Task prompt: Convert the items into a Markdown table with the columns Row and Line, from the first line up to and including the line containing "0: (518, 684)". Skip blank lines and leave the pictures out.

»»

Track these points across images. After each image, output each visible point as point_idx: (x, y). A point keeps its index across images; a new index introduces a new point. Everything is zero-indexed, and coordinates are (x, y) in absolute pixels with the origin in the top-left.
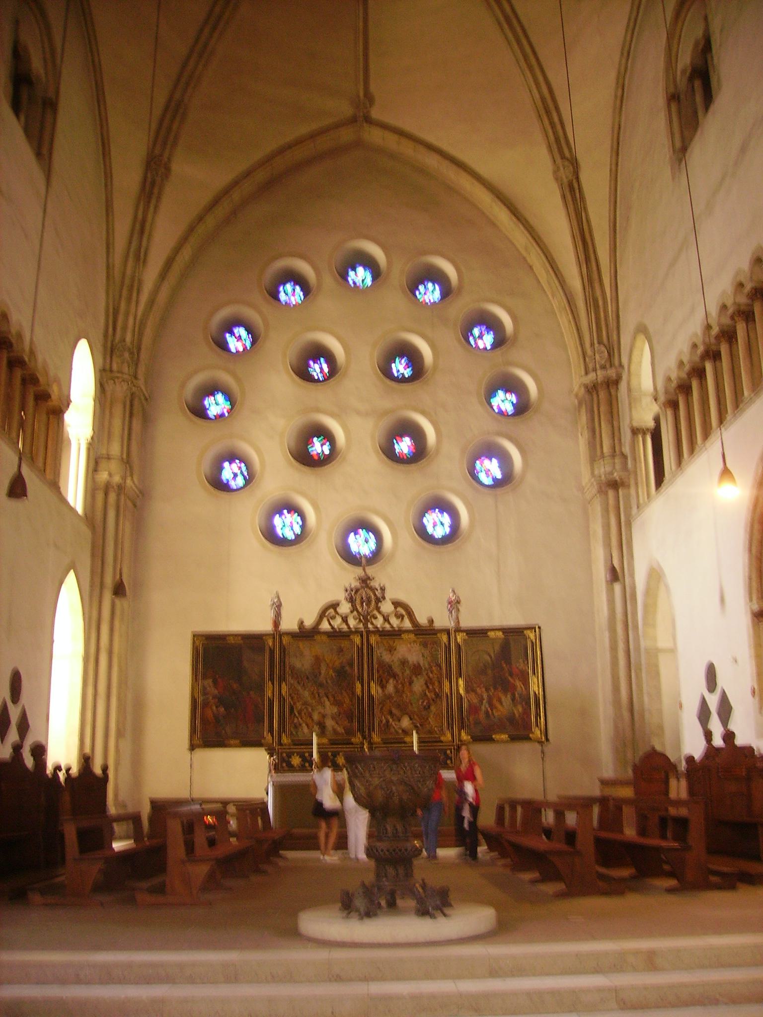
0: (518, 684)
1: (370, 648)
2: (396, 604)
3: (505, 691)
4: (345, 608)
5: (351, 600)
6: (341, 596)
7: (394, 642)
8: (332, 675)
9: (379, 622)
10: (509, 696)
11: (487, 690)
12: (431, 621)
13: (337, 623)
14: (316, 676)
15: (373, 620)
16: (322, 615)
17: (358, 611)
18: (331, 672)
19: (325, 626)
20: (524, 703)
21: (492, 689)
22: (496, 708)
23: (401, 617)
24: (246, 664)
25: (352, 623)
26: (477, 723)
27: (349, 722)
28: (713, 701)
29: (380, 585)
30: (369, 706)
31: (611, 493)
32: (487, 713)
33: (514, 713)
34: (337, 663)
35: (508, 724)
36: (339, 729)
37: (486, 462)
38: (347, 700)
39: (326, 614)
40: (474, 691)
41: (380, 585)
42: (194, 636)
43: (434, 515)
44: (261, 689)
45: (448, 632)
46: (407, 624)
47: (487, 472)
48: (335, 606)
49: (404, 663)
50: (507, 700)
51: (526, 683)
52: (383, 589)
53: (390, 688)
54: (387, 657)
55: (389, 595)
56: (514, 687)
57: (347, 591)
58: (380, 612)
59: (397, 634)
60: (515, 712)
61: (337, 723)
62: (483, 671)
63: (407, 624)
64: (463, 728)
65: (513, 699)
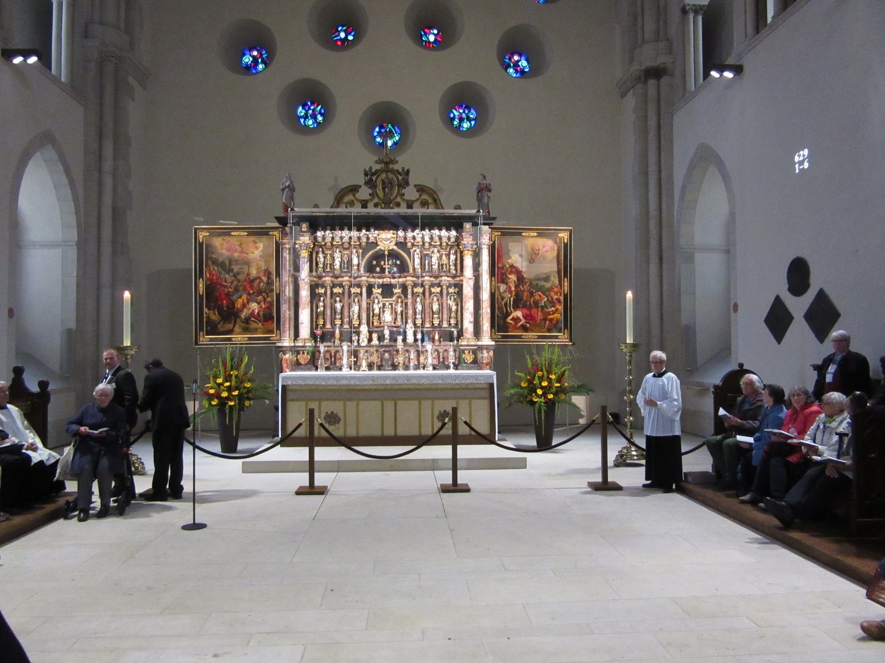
2: (421, 189)
5: (370, 183)
6: (361, 180)
28: (798, 306)
29: (403, 169)
30: (195, 267)
31: (652, 82)
37: (516, 58)
41: (403, 169)
43: (461, 111)
47: (516, 65)
48: (354, 189)
52: (407, 173)
55: (413, 180)
57: (366, 174)
58: (403, 200)
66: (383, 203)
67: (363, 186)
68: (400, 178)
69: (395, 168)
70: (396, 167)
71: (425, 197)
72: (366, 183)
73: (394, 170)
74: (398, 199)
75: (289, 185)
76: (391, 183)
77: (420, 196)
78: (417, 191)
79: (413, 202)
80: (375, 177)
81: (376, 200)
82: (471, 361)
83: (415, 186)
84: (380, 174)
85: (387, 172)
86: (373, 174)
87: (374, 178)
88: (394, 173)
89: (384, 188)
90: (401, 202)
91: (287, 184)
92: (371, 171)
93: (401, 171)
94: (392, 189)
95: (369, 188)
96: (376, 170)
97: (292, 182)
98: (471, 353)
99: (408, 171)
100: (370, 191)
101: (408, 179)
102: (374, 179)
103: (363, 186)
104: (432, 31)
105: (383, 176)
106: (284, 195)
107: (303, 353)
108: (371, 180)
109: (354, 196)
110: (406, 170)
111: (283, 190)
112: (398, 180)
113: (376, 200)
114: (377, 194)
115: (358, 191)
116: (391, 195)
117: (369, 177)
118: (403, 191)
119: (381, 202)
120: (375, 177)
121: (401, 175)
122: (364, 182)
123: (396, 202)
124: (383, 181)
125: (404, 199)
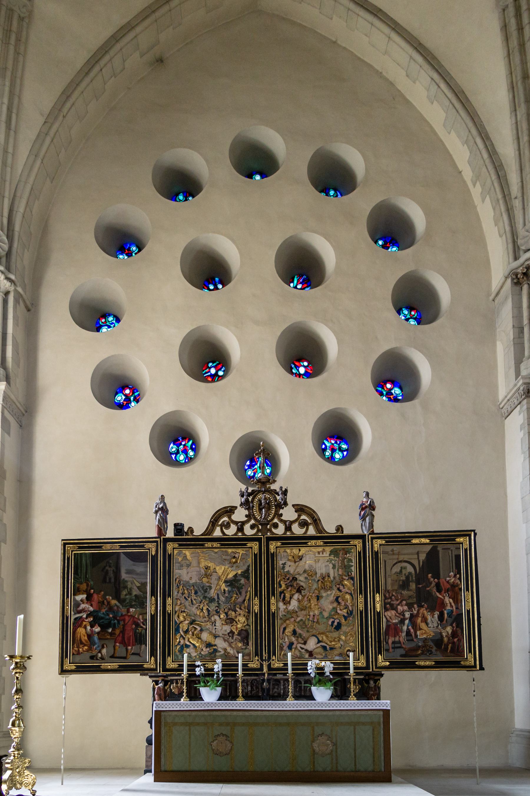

««

Answer for this exercise:
| Row | Line |
|---|---|
| 1 | Track these points across images. After each image, output each visible point as point_idx: (x, y). A point keeps its index across images; a new index introduces a new point. Everything is zero-indexed, and coordinates are (x, y) in absolute pixels with the origin in the top-left. |
| 2 | 0: (518, 684) |